Required work
Could you repeat every record below exactly, leaving out the pictures?

Exercise inputs
--- START ---
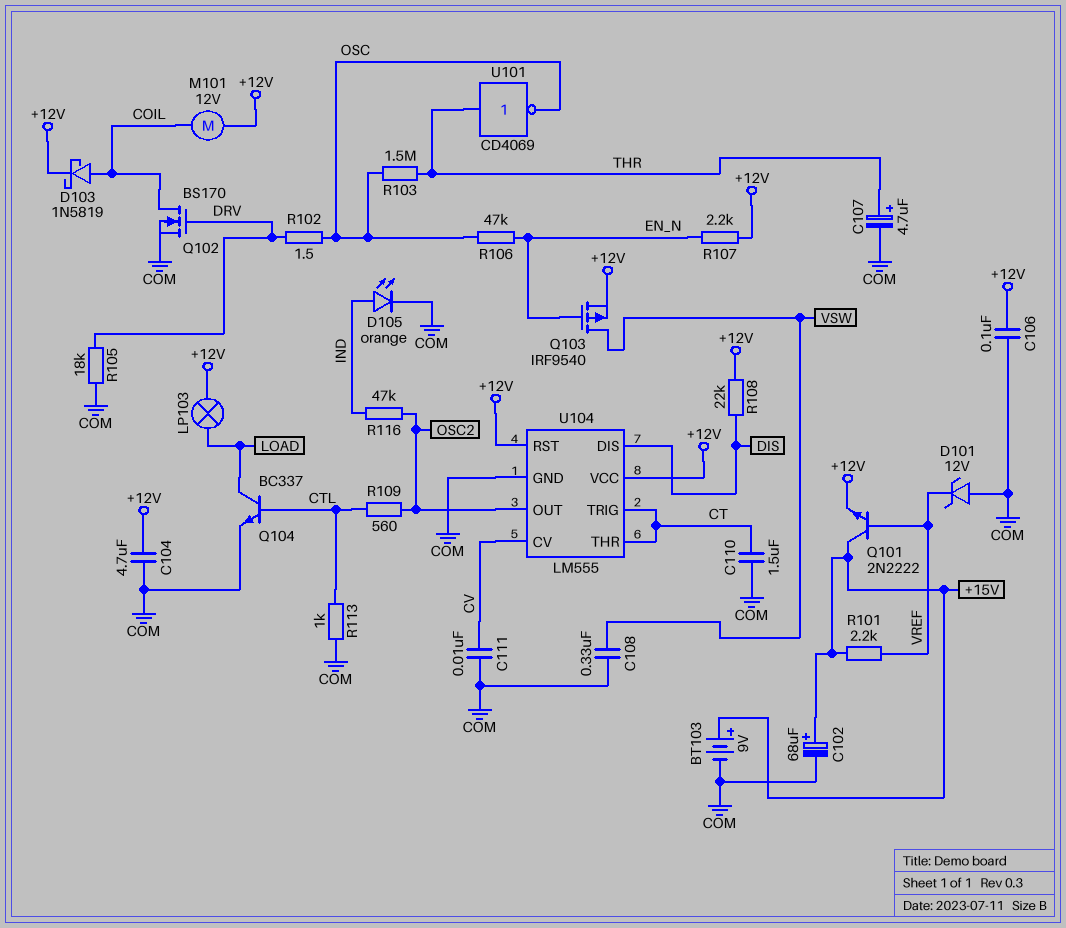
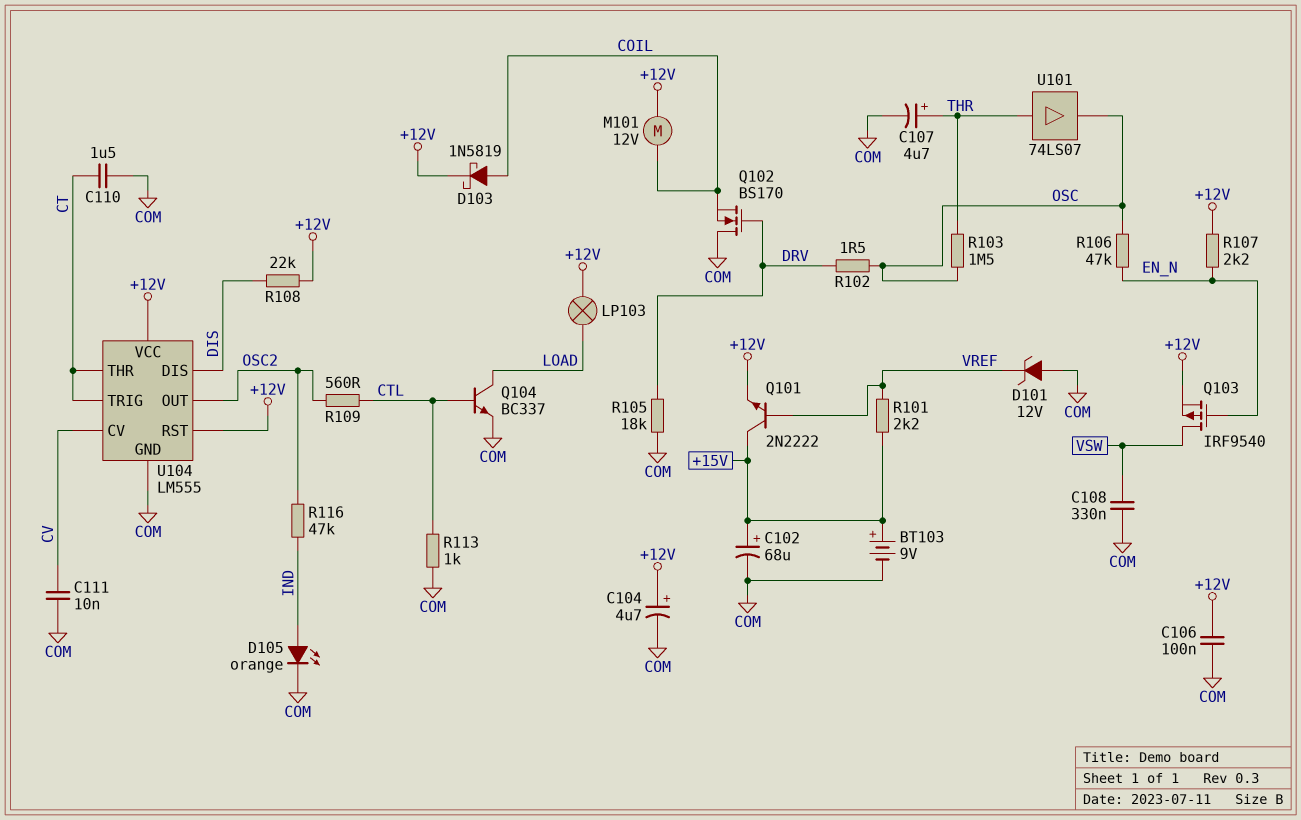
C104: 4.7uF (+12V, COM) -> 4.7uF (plus +12V, minus COM)
Q102: NMOS BS170 (G DRV, D COIL, S COM) -> NMOS BS170 (G DRV, D COM, S COIL)
U101: NOT CD4069 (in THR, out OSC) -> buffer 74LS07 (in THR, out OSC)

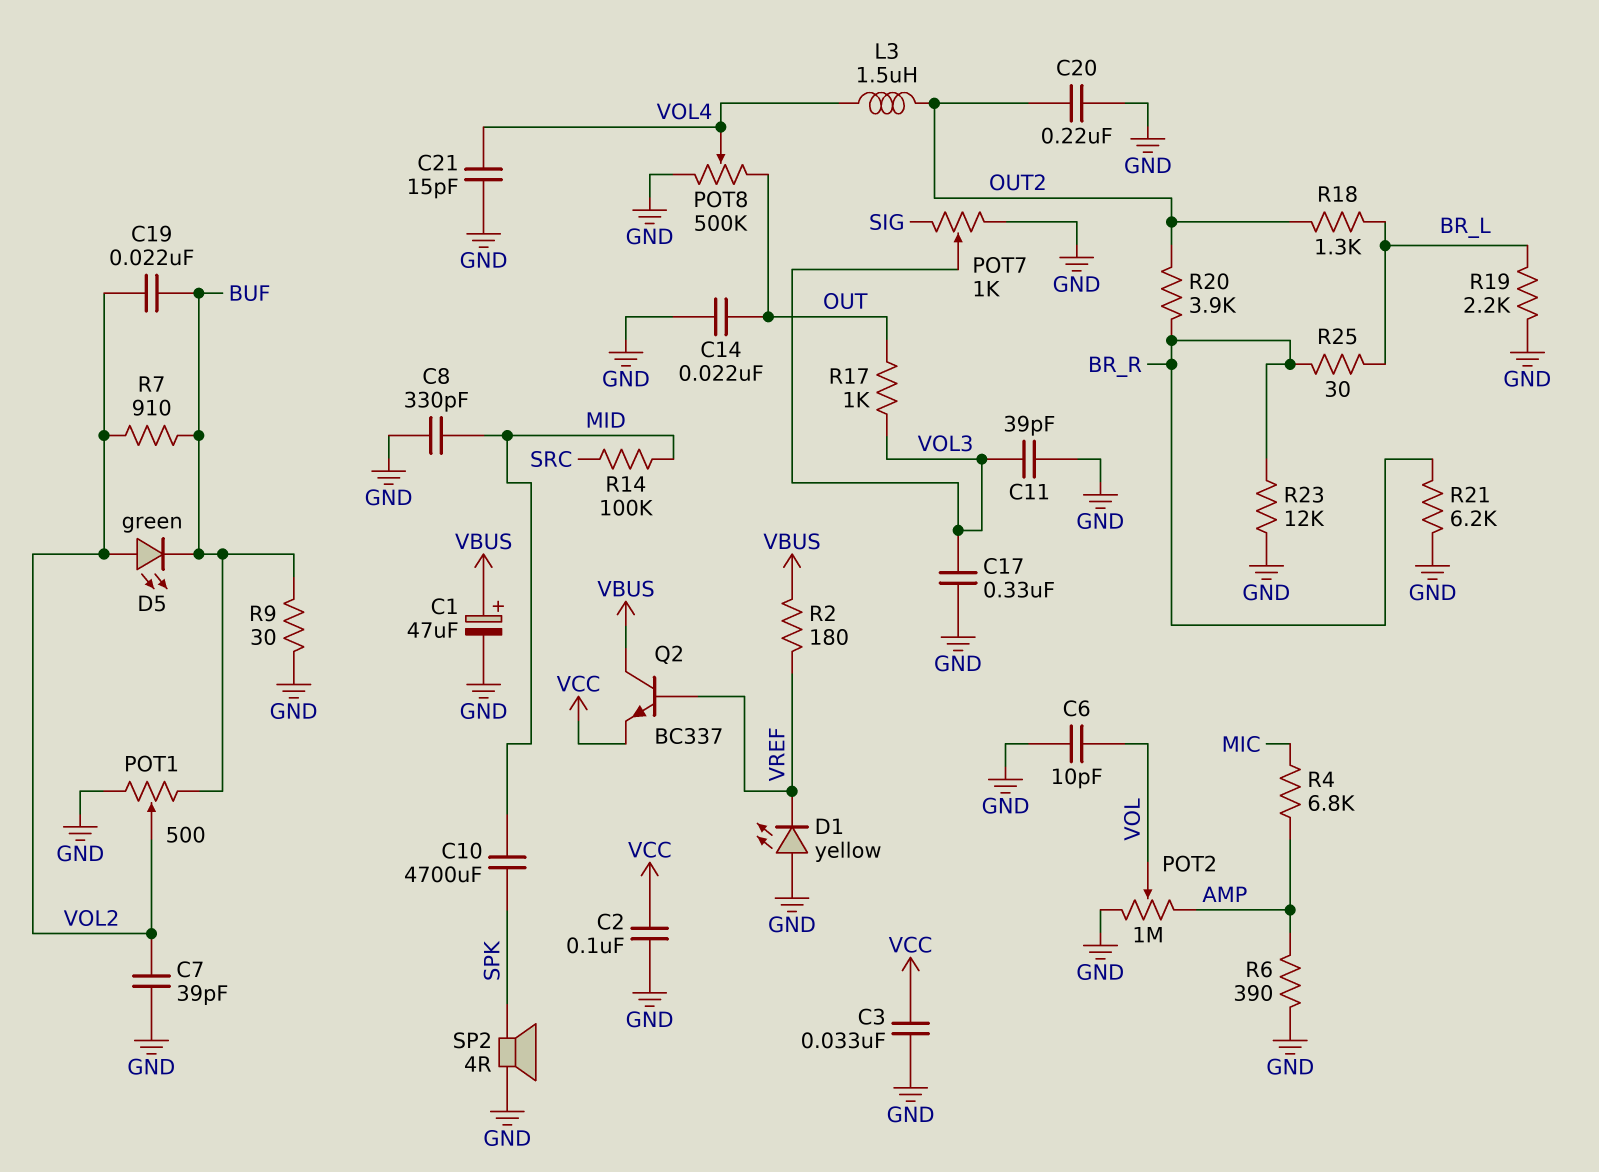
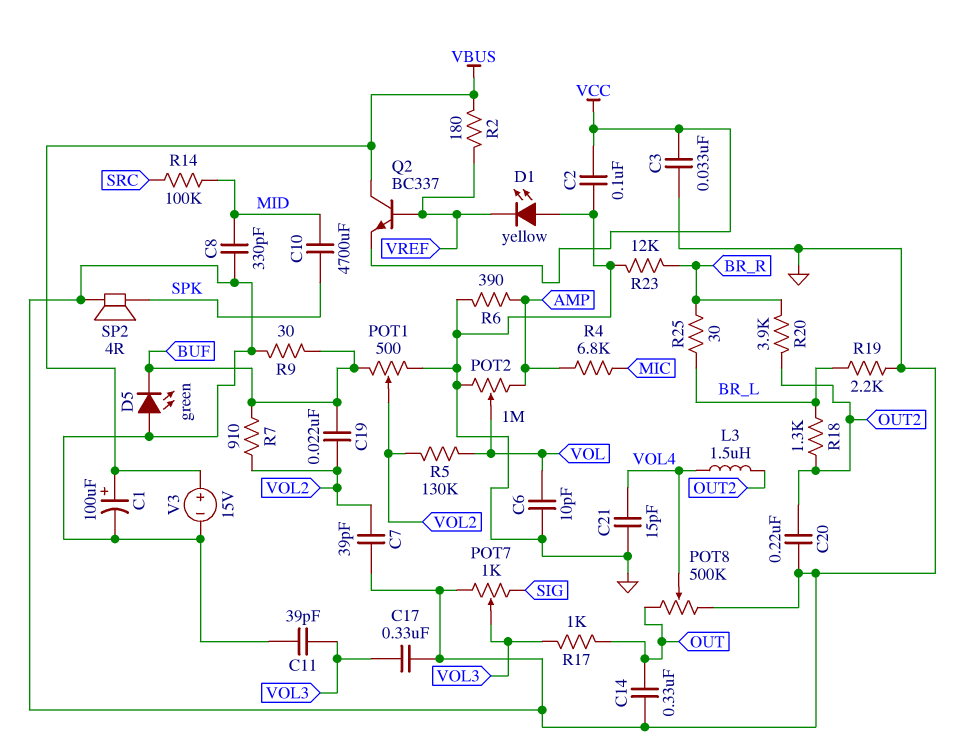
C1: 47uF (plus VBUS, minus GND) -> 100uF (plus VBUS, minus GND)
C14: 22nF (GND, OUT) -> 330nF (GND, OUT)
D5: LED green (A VOL2, K BUF) -> LED green (A GND, K BUF)
R5: none -> 130k (VOL, VOL2)
R21: 6.2k (BR_R, GND) -> none
V3: none -> 15V (plus VBUS, minus GND)

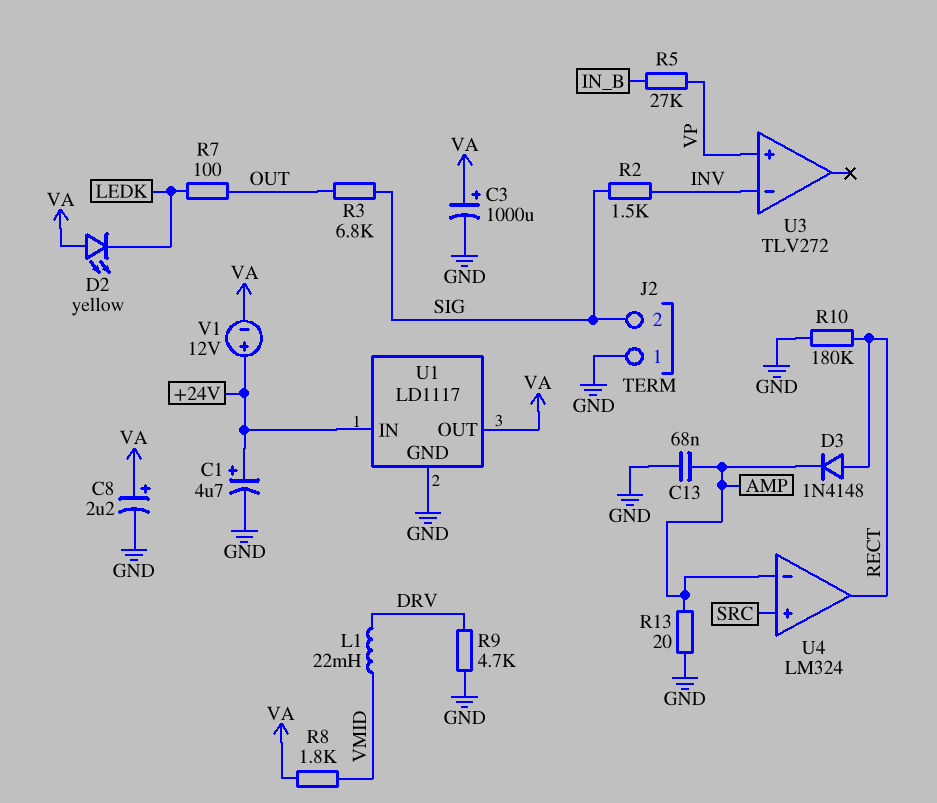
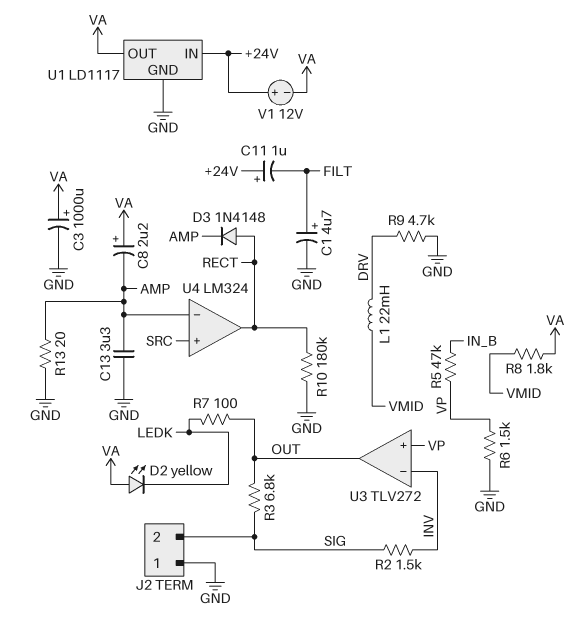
C1: 4.7uF (plus +24V, minus GND) -> 4.7uF (plus FILT, minus GND)
C8: 2.2uF (plus VA, minus GND) -> 2.2uF (plus VA, minus AMP)
C11: none -> 1uF (plus +24V, minus FILT)
C13: 68nF (AMP, GND) -> 3.3uF (AMP, GND)
R5: 27k (IN_B, VP) -> 47k (IN_B, VP)
R6: none -> 1.5k (GND, VP)
U3 pin out: none -> OUT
--- END ---
Response for this exercise
C104: 4.7uF (+12V, COM) -> 4.7uF (plus +12V, minus COM)
Q102: NMOS BS170 (G DRV, D COIL, S COM) -> NMOS BS170 (G DRV, D COM, S COIL)
U101: NOT CD4069 (in THR, out OSC) -> buffer 74LS07 (in THR, out OSC)

C1: 47uF (plus VBUS, minus GND) -> 100uF (plus VBUS, minus GND)
C14: 22nF (GND, OUT) -> 330nF (GND, OUT)
D5: LED green (A VOL2, K BUF) -> LED green (A GND, K BUF)
R5: none -> 130k (VOL, VOL2)
R21: 6.2k (BR_R, GND) -> none
V3: none -> 15V (plus VBUS, minus GND)

C1: 4.7uF (plus +24V, minus GND) -> 4.7uF (plus FILT, minus GND)
C8: 2.2uF (plus VA, minus GND) -> 2.2uF (plus VA, minus AMP)
C11: none -> 1uF (plus +24V, minus FILT)
C13: 68nF (AMP, GND) -> 3.3uF (AMP, GND)
R5: 27k (IN_B, VP) -> 47k (IN_B, VP)
R6: none -> 1.5k (GND, VP)
U3 pin out: none -> OUT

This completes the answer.